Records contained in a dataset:
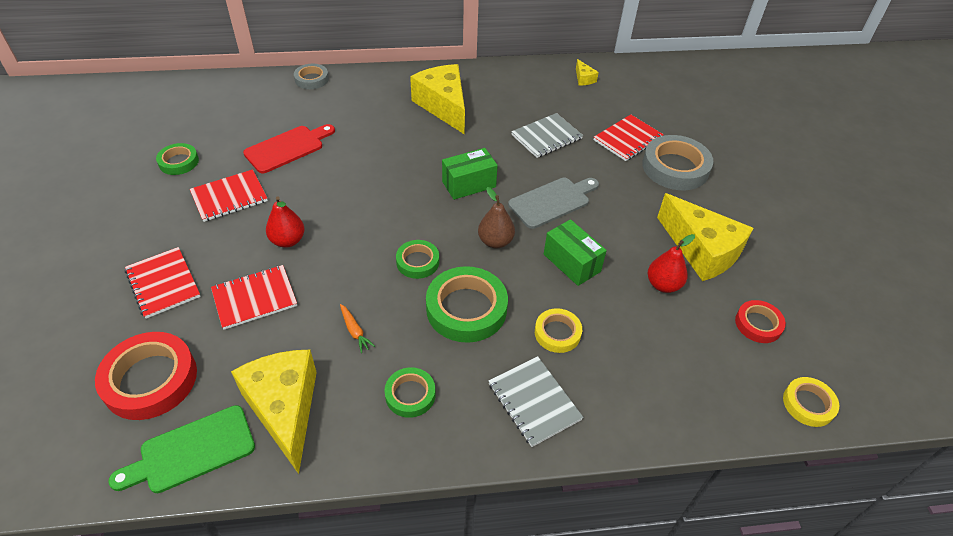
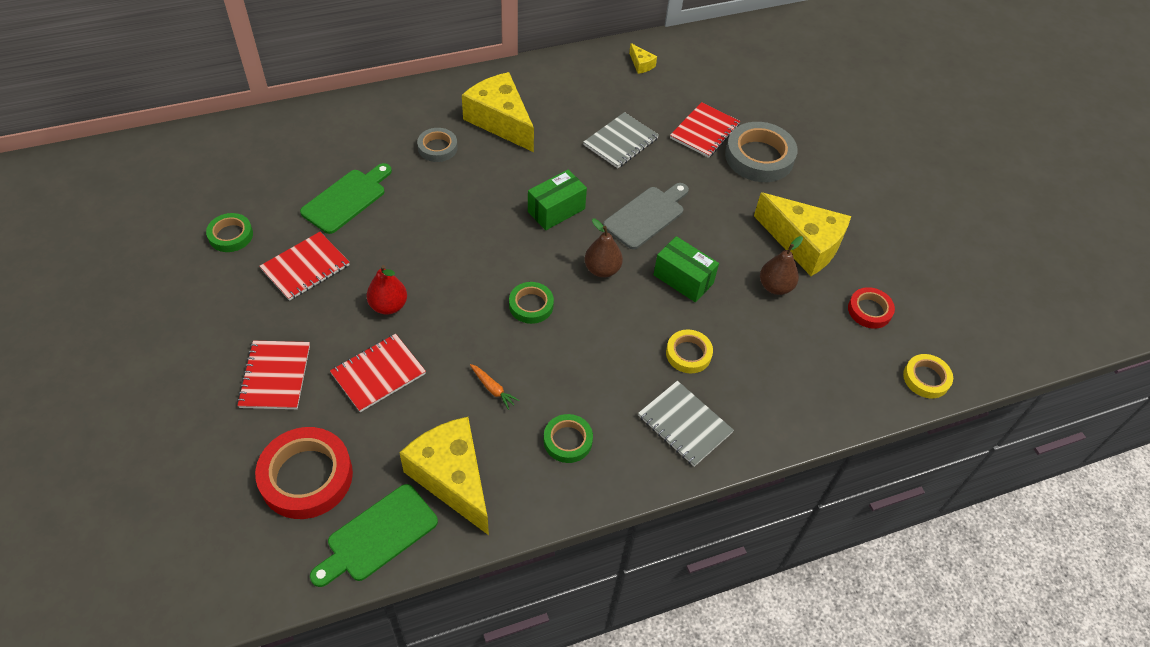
camera: 15 degrees left, 5 degrees up
red notebook [125,247,201,319] -> red notebook turned 45 degrees clockwise [237,341,310,409]
red cutting board [243,124,335,173] -> green cutting board [300,163,392,234]
grey tape [294,64,329,89] -> grey tape moved to [417,128,458,162]
green tape [426,266,508,343] -> none
red pear [648,234,695,293] -> brown pear [760,236,803,295]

*DESCRIPTION OF THE TASK*:
Word for word, repeat the lines from the one holding "grey tape [294,64,329,89]" through the last line of the entries, both included.

*RESPONSE BOX*:
grey tape [294,64,329,89] -> grey tape moved to [417,128,458,162]
green tape [426,266,508,343] -> none
red pear [648,234,695,293] -> brown pear [760,236,803,295]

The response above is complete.